▶ **Work to be completed**: Everything from the line containing "yellow key: 5 -> 2" through the line containing "red lamp: 8 -> 3" in the listing below should be copied exactly, and nothing more.
^^^^^^^^^^^^^^^^
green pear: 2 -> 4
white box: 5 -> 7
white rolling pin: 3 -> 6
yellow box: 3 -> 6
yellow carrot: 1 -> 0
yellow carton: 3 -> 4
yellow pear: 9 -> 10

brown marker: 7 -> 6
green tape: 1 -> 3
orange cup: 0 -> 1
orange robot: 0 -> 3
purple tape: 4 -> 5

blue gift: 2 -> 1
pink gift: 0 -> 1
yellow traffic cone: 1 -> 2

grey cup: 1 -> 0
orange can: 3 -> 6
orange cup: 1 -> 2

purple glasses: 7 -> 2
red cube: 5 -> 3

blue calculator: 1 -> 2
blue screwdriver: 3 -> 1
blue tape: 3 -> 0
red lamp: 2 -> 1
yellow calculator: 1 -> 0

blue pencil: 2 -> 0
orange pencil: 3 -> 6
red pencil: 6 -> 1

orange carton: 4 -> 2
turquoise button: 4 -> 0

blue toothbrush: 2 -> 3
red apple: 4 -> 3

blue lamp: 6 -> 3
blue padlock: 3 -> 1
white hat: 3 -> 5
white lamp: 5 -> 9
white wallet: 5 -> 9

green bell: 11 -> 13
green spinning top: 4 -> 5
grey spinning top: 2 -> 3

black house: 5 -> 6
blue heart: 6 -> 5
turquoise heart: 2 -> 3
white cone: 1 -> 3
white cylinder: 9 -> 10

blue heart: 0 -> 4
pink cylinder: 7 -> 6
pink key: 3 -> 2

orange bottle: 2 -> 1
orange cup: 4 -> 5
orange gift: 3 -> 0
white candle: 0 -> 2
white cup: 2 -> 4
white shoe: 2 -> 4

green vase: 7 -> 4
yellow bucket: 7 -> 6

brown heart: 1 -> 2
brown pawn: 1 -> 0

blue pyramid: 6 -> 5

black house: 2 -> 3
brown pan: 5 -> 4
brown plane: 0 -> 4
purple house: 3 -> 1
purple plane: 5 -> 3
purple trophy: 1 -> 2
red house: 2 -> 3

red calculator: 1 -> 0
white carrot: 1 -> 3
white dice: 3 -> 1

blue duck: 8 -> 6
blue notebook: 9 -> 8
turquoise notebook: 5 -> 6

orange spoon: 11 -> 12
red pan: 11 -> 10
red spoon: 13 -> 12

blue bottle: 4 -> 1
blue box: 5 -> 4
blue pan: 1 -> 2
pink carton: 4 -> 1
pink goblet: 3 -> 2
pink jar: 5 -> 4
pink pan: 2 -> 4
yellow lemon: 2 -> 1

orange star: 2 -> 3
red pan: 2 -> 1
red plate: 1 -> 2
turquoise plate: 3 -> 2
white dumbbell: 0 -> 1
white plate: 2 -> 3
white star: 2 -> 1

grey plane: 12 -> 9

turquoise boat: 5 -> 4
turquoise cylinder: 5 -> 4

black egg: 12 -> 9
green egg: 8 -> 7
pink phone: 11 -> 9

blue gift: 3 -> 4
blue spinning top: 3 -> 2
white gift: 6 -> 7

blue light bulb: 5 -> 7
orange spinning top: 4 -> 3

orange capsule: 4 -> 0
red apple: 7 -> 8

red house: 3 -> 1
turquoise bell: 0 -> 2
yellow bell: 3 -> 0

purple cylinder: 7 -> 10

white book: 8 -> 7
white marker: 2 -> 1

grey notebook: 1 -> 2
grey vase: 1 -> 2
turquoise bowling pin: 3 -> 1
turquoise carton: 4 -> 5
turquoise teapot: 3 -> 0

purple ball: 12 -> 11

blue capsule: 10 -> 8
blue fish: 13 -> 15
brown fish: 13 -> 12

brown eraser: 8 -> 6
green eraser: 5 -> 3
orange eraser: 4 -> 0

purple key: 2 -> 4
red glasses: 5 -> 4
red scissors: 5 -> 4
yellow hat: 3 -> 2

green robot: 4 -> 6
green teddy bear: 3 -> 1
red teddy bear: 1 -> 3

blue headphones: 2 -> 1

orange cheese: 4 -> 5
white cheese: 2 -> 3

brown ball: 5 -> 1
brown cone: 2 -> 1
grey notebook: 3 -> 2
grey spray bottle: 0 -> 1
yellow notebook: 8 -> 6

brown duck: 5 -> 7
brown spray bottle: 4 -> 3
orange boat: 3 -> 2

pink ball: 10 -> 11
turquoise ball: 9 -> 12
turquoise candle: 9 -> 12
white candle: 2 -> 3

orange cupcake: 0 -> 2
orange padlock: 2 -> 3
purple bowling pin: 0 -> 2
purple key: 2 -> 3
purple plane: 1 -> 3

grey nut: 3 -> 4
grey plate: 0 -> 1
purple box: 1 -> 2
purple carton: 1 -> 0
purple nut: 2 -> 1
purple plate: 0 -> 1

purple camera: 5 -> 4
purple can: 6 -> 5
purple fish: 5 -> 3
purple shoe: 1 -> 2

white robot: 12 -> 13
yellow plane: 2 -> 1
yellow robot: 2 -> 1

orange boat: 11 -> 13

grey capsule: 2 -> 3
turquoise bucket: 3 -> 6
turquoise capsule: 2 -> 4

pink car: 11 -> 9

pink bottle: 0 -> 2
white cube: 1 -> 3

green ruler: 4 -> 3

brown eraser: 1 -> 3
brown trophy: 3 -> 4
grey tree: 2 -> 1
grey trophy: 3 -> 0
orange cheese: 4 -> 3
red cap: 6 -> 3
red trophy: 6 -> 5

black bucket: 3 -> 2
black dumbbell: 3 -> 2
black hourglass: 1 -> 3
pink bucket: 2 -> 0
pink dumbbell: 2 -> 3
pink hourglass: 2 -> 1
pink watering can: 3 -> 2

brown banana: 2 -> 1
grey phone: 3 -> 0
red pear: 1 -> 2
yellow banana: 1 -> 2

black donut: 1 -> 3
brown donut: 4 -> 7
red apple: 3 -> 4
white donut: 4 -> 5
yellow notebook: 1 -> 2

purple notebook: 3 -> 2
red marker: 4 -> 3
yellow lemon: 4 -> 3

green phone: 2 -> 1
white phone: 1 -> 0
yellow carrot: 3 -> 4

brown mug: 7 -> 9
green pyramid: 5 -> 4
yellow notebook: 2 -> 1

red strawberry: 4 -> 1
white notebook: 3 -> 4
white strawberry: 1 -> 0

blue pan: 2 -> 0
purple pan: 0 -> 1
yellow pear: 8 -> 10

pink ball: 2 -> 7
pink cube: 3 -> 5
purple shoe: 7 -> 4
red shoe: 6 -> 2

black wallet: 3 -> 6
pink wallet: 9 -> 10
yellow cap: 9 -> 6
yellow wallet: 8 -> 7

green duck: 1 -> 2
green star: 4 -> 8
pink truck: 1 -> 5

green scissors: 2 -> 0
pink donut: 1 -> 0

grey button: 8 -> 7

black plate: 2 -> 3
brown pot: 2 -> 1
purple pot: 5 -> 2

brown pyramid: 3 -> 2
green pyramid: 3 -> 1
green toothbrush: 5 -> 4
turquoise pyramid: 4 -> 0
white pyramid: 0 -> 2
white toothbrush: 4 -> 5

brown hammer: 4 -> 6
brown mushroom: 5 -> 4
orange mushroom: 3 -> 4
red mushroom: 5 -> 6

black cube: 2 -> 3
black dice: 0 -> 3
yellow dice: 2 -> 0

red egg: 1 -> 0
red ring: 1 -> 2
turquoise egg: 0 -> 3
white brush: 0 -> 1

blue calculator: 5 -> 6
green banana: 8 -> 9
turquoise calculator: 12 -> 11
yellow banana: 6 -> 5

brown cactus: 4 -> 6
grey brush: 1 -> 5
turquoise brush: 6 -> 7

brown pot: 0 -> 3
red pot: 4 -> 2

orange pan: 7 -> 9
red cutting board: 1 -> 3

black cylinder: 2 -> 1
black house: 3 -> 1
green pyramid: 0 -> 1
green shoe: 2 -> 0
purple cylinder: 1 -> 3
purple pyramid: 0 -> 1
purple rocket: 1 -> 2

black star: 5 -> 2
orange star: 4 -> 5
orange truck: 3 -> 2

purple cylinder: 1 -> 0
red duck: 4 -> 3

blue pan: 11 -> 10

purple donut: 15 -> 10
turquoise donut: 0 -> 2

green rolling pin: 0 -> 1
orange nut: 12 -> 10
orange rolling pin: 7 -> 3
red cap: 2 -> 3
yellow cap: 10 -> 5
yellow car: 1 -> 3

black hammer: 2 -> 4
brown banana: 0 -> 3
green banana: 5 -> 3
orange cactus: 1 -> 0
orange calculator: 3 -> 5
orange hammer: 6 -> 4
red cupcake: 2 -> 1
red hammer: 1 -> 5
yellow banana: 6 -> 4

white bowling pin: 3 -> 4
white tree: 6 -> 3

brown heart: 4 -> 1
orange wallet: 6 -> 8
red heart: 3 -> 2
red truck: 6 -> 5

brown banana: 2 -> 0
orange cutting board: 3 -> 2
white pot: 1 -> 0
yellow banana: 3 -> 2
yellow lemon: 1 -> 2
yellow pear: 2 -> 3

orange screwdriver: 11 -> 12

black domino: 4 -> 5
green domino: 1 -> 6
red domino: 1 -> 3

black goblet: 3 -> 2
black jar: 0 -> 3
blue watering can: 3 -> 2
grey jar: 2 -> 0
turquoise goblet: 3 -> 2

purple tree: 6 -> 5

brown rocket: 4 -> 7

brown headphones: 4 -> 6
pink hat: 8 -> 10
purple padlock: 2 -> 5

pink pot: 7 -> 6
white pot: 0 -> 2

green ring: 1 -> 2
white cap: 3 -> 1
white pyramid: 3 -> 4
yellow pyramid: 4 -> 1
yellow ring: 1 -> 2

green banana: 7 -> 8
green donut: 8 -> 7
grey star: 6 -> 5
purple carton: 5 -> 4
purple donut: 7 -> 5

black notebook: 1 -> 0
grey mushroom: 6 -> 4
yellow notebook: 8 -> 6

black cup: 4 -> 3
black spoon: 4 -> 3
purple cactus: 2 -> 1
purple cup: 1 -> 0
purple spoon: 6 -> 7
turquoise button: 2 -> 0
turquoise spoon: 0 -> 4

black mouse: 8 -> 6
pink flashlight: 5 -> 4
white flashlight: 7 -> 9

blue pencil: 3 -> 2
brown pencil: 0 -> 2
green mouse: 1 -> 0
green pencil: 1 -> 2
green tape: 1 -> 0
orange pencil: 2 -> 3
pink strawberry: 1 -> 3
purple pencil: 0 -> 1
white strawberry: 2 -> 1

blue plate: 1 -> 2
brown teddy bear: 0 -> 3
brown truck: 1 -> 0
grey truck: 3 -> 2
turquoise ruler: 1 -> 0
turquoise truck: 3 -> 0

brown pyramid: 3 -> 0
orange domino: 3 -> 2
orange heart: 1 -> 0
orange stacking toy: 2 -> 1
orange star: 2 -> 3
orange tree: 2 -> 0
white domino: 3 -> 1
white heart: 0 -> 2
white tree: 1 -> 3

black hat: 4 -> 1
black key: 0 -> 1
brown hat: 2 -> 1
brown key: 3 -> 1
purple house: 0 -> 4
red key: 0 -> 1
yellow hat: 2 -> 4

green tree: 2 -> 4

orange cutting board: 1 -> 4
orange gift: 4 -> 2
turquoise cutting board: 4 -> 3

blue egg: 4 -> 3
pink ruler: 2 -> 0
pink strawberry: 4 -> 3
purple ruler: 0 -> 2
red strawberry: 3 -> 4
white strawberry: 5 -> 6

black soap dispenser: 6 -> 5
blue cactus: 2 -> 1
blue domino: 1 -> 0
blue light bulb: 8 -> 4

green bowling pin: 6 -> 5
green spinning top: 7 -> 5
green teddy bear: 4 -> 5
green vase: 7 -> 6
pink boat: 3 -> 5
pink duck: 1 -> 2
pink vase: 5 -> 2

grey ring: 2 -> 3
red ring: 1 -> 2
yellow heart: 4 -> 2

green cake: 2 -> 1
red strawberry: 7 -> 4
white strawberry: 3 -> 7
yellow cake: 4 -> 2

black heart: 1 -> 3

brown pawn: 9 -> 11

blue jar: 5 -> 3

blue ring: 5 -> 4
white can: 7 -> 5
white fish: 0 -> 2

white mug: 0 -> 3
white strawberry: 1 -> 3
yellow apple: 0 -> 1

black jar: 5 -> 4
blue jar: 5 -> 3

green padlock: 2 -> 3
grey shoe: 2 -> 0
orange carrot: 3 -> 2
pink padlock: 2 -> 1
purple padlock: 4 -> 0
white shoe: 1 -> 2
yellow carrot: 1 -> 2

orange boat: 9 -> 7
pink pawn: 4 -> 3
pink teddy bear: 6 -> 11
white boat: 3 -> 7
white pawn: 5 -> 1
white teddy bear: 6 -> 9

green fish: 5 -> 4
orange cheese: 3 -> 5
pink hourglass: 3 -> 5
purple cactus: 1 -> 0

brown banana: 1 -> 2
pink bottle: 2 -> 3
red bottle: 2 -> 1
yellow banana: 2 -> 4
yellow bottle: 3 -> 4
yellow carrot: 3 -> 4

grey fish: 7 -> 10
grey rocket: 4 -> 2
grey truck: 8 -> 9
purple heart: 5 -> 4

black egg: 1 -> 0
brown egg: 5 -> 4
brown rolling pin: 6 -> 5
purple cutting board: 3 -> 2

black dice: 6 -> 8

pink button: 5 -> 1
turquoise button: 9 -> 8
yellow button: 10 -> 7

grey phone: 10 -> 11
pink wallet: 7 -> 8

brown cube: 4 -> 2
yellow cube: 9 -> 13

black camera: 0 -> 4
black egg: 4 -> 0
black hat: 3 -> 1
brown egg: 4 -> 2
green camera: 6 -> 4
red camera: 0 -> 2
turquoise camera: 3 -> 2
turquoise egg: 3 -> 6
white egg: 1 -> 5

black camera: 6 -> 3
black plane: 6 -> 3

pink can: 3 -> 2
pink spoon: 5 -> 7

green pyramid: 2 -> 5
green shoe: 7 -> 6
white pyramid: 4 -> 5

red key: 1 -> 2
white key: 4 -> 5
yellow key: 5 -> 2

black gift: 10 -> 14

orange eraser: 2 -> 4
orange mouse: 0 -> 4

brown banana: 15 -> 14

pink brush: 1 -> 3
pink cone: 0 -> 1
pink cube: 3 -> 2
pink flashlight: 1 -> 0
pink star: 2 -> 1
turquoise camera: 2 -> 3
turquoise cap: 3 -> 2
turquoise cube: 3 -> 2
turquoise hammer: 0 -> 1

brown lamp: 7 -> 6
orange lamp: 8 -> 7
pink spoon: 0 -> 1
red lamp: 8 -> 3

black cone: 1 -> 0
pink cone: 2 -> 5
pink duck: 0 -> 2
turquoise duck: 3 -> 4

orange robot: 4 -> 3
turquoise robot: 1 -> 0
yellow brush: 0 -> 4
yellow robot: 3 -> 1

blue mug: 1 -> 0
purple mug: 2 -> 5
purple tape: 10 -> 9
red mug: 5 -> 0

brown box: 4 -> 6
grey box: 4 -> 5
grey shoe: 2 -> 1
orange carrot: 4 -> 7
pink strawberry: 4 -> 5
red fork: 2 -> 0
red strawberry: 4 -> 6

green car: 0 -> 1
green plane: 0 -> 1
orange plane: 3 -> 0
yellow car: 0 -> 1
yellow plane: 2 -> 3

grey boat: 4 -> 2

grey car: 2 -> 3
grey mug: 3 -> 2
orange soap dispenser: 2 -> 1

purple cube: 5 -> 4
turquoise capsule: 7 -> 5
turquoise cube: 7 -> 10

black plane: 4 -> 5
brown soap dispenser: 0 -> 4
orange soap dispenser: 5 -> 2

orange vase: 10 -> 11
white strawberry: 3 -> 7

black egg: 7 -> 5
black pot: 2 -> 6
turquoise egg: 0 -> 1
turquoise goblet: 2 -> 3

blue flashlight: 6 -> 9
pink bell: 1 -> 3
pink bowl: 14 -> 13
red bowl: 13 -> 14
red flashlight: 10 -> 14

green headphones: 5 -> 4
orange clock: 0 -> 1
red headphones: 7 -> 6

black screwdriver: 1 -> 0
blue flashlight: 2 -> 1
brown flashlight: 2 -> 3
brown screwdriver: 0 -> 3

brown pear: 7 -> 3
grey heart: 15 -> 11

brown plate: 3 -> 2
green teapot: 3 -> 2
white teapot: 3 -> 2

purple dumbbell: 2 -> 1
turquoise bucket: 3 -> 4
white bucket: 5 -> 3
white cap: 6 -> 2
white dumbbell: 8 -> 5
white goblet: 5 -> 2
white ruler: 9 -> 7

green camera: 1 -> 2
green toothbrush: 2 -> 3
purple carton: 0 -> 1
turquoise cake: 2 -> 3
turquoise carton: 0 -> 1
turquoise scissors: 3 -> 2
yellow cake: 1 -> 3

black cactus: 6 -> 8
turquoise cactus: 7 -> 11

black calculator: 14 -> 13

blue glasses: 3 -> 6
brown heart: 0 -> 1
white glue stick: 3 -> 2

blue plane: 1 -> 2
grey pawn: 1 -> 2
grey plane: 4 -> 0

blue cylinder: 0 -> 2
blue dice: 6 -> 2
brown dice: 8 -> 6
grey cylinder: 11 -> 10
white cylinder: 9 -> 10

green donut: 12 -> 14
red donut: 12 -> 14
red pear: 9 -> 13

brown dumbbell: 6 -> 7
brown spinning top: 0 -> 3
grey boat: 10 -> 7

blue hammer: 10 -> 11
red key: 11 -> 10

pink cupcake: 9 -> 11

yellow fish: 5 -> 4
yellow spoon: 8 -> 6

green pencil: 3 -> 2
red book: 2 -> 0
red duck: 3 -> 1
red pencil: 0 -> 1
^^^^^^^^^^^^^^^^
▶ **Response to the exercise**:
yellow key: 5 -> 2

black gift: 10 -> 14

orange eraser: 2 -> 4
orange mouse: 0 -> 4

brown banana: 15 -> 14

pink brush: 1 -> 3
pink cone: 0 -> 1
pink cube: 3 -> 2
pink flashlight: 1 -> 0
pink star: 2 -> 1
turquoise camera: 2 -> 3
turquoise cap: 3 -> 2
turquoise cube: 3 -> 2
turquoise hammer: 0 -> 1

brown lamp: 7 -> 6
orange lamp: 8 -> 7
pink spoon: 0 -> 1
red lamp: 8 -> 3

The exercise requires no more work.